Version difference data
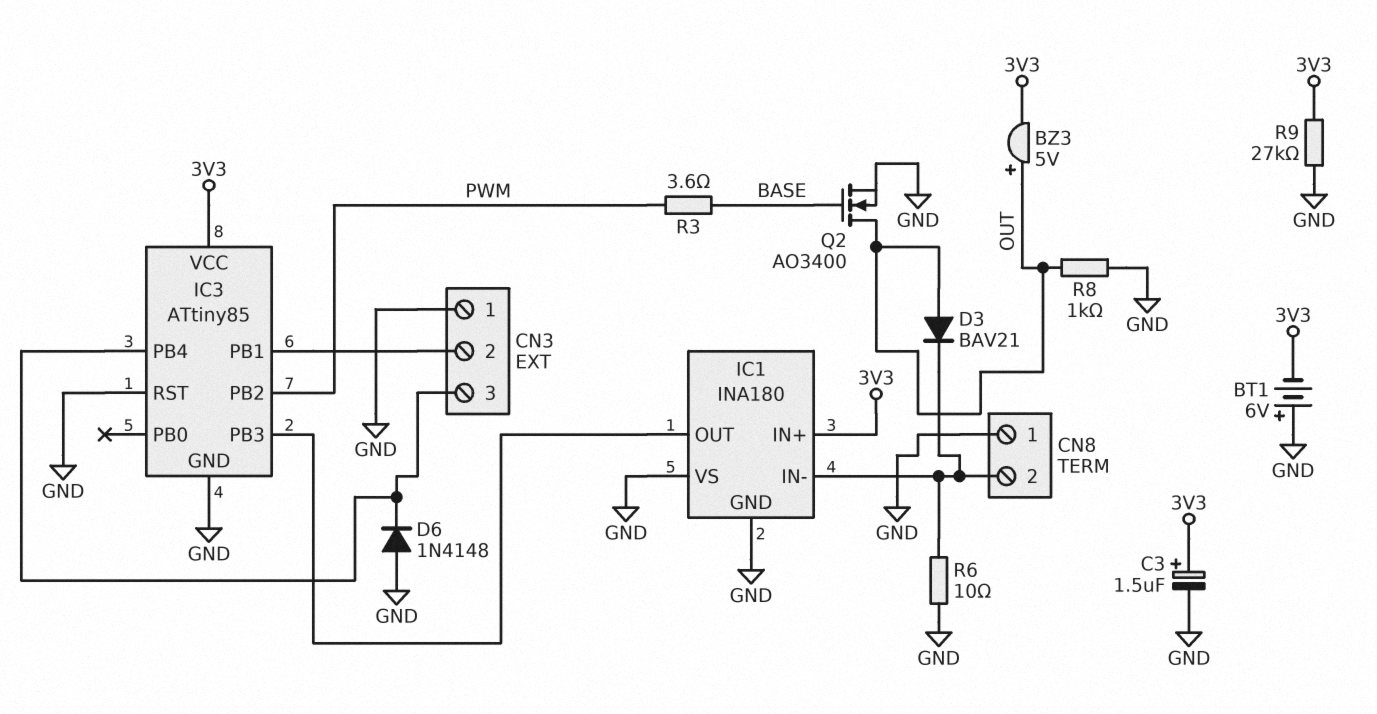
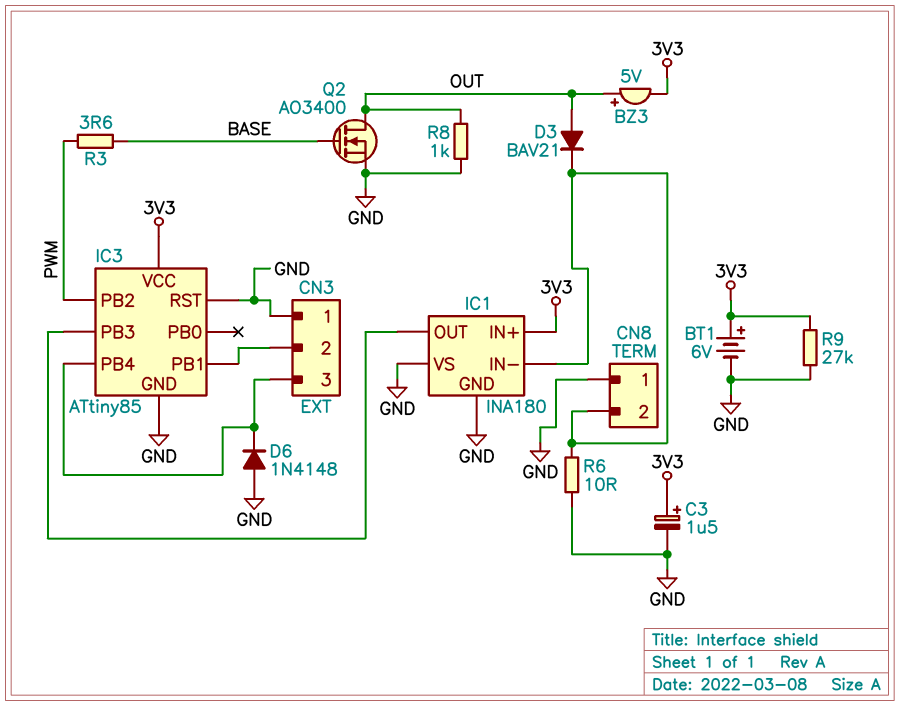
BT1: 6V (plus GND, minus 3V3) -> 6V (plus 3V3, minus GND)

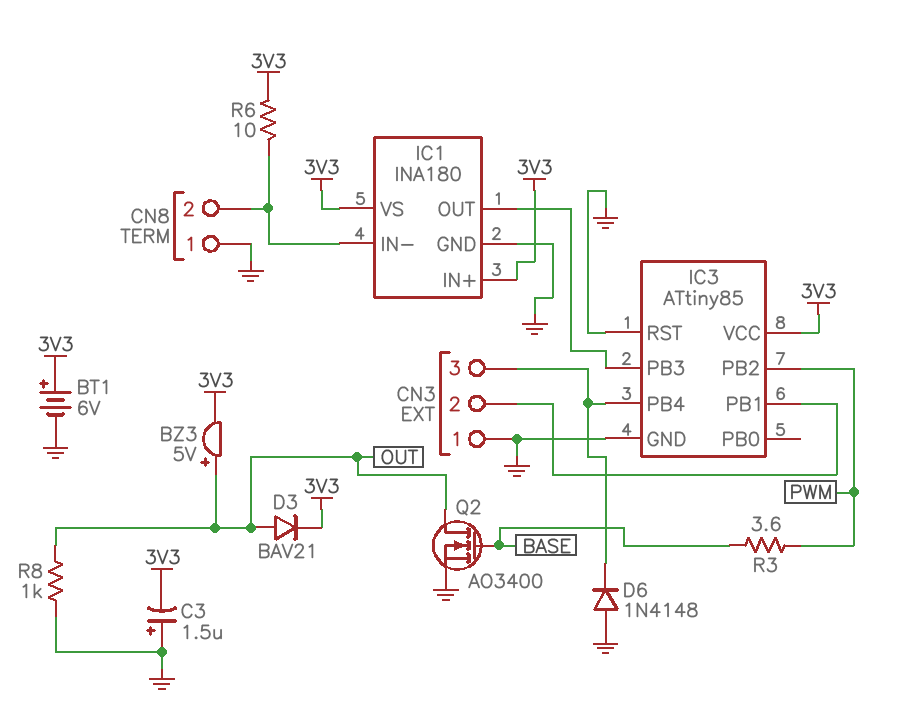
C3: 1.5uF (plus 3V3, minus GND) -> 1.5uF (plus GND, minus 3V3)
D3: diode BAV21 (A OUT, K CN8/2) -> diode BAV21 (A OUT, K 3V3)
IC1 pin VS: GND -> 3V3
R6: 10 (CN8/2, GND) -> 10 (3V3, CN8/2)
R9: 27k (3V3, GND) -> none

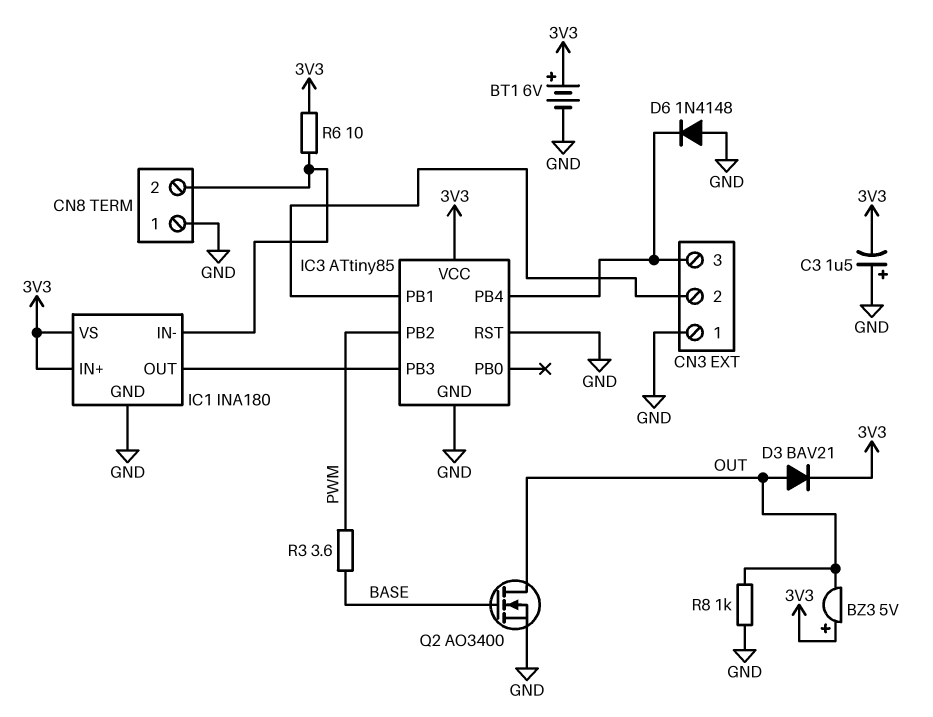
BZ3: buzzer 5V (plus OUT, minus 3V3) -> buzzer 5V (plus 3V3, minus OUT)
==
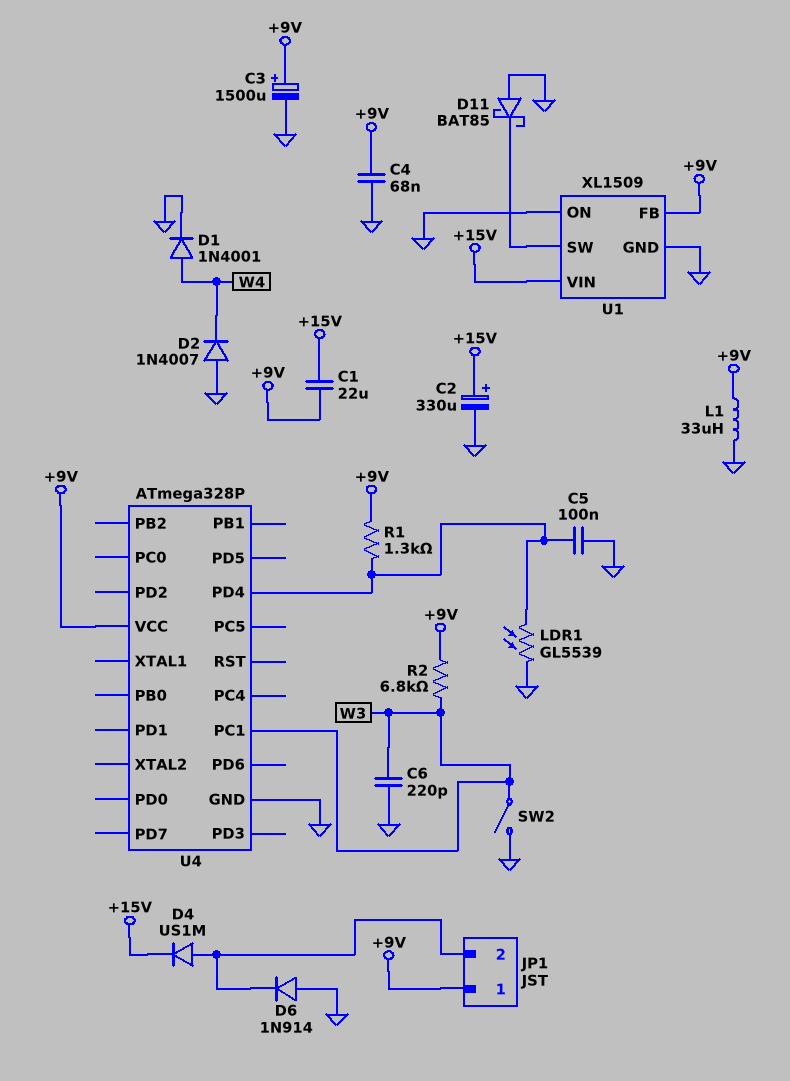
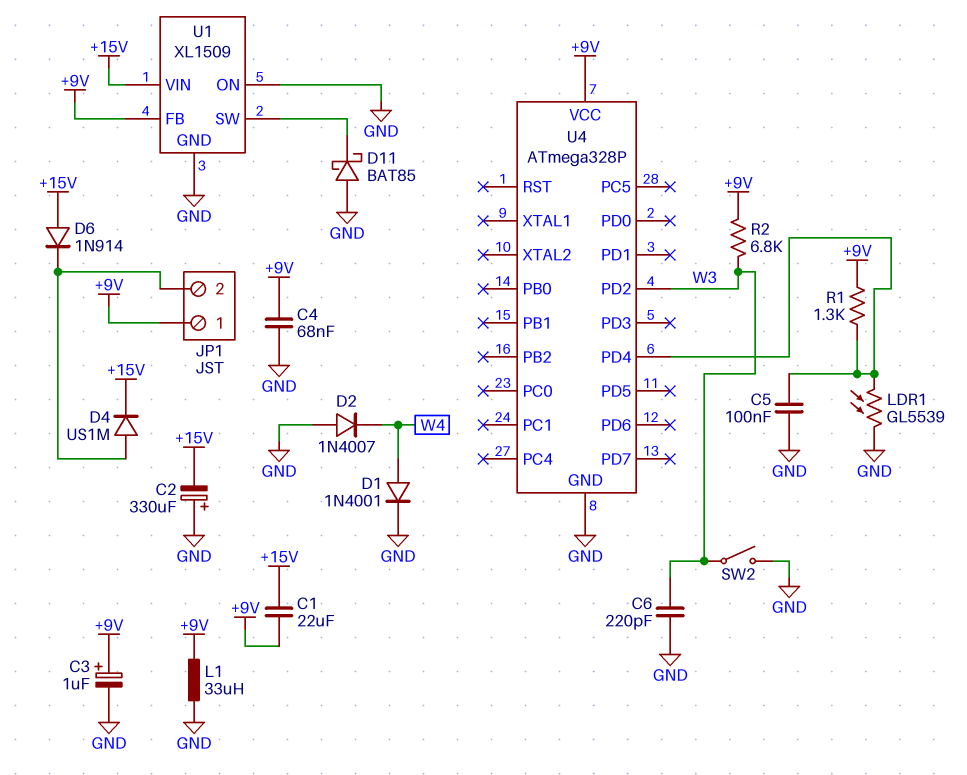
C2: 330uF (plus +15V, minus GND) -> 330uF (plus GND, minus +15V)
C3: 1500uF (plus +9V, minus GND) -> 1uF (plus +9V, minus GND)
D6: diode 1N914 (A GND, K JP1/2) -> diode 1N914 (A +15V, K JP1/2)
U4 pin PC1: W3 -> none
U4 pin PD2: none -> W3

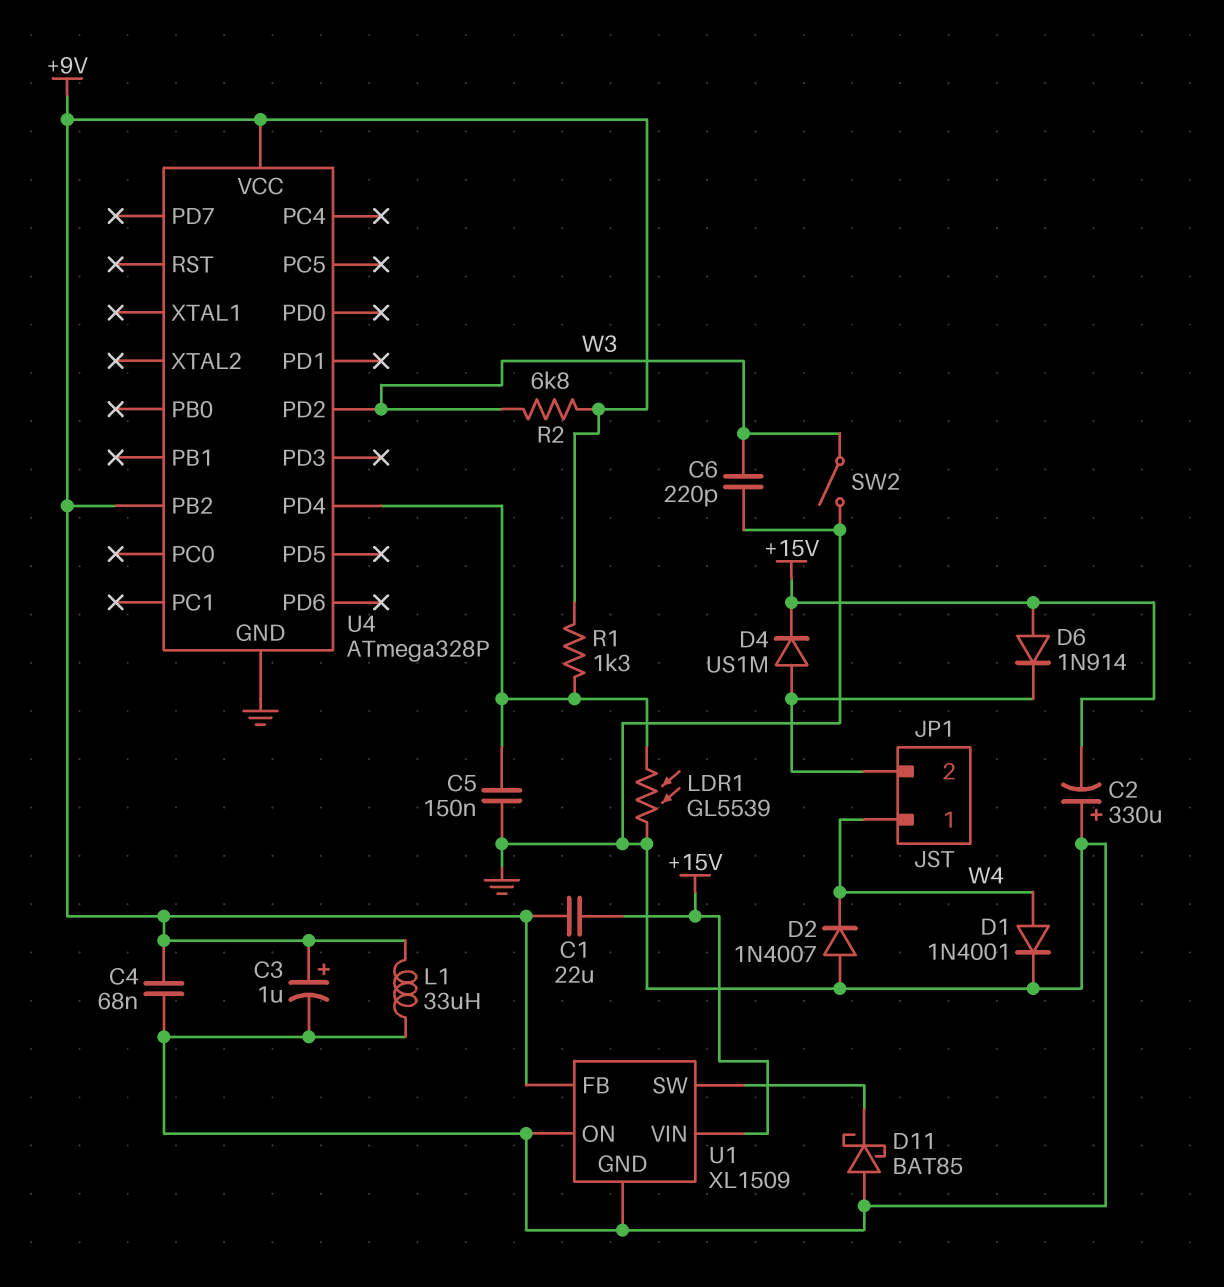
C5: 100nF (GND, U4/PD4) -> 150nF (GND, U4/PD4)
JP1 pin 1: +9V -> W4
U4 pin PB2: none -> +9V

> **What you will do**:
From the data above, return exactly the lines from the one with "BT1: 6V (plus" up to and including the one with "BZ3: buzzer 5V". Pictures do not go in the copy.

> **Solution to the exercise**:
BT1: 6V (plus GND, minus 3V3) -> 6V (plus 3V3, minus GND)

C3: 1.5uF (plus 3V3, minus GND) -> 1.5uF (plus GND, minus 3V3)
D3: diode BAV21 (A OUT, K CN8/2) -> diode BAV21 (A OUT, K 3V3)
IC1 pin VS: GND -> 3V3
R6: 10 (CN8/2, GND) -> 10 (3V3, CN8/2)
R9: 27k (3V3, GND) -> none

BZ3: buzzer 5V (plus OUT, minus 3V3) -> buzzer 5V (plus 3V3, minus OUT)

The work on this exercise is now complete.